(Provided information Opens)
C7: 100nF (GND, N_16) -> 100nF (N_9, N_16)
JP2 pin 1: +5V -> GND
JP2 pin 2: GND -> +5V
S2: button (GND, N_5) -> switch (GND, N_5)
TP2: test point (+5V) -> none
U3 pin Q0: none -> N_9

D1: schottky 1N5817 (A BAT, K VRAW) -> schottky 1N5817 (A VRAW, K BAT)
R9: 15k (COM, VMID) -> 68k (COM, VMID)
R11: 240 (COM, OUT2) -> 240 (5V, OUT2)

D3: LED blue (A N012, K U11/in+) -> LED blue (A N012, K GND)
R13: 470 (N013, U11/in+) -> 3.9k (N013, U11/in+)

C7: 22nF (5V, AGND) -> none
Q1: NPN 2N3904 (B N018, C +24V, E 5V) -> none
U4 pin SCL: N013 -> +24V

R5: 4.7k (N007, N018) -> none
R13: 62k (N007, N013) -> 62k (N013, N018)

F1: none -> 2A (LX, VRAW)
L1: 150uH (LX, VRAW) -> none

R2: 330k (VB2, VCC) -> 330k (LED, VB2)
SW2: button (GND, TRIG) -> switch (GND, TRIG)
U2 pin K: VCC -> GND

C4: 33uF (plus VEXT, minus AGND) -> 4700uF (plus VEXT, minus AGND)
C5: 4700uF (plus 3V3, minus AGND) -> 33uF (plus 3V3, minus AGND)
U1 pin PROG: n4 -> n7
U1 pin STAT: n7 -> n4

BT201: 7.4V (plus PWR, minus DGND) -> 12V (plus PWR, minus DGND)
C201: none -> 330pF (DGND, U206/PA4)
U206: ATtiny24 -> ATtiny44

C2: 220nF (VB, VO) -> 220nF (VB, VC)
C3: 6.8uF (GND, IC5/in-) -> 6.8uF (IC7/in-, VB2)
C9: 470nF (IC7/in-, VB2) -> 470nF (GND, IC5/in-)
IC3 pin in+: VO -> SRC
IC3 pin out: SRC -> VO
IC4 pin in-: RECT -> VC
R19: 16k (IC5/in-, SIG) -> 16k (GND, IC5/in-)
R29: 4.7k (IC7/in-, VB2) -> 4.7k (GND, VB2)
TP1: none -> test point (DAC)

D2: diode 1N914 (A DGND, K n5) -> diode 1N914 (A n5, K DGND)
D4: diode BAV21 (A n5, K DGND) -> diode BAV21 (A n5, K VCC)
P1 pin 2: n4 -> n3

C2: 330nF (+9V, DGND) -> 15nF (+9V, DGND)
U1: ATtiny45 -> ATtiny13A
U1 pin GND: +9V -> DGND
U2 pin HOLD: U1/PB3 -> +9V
(Provided information Closes)
## Work request
Retype exactly, and only, the lines above from the one where "R9: 15k (COM, VMID) -> 68k (COM, VMID)" occurs up to and including the one where "P1 pin 2: n4 -> n3" occurs.

## Response to the exercise
R9: 15k (COM, VMID) -> 68k (COM, VMID)
R11: 240 (COM, OUT2) -> 240 (5V, OUT2)

D3: LED blue (A N012, K U11/in+) -> LED blue (A N012, K GND)
R13: 470 (N013, U11/in+) -> 3.9k (N013, U11/in+)

C7: 22nF (5V, AGND) -> none
Q1: NPN 2N3904 (B N018, C +24V, E 5V) -> none
U4 pin SCL: N013 -> +24V

R5: 4.7k (N007, N018) -> none
R13: 62k (N007, N013) -> 62k (N013, N018)

F1: none -> 2A (LX, VRAW)
L1: 150uH (LX, VRAW) -> none

R2: 330k (VB2, VCC) -> 330k (LED, VB2)
SW2: button (GND, TRIG) -> switch (GND, TRIG)
U2 pin K: VCC -> GND

C4: 33uF (plus VEXT, minus AGND) -> 4700uF (plus VEXT, minus AGND)
C5: 4700uF (plus 3V3, minus AGND) -> 33uF (plus 3V3, minus AGND)
U1 pin PROG: n4 -> n7
U1 pin STAT: n7 -> n4

BT201: 7.4V (plus PWR, minus DGND) -> 12V (plus PWR, minus DGND)
C201: none -> 330pF (DGND, U206/PA4)
U206: ATtiny24 -> ATtiny44

C2: 220nF (VB, VO) -> 220nF (VB, VC)
C3: 6.8uF (GND, IC5/in-) -> 6.8uF (IC7/in-, VB2)
C9: 470nF (IC7/in-, VB2) -> 470nF (GND, IC5/in-)
IC3 pin in+: VO -> SRC
IC3 pin out: SRC -> VO
IC4 pin in-: RECT -> VC
R19: 16k (IC5/in-, SIG) -> 16k (GND, IC5/in-)
R29: 4.7k (IC7/in-, VB2) -> 4.7k (GND, VB2)
TP1: none -> test point (DAC)

D2: diode 1N914 (A DGND, K n5) -> diode 1N914 (A n5, K DGND)
D4: diode BAV21 (A n5, K DGND) -> diode BAV21 (A n5, K VCC)
P1 pin 2: n4 -> n3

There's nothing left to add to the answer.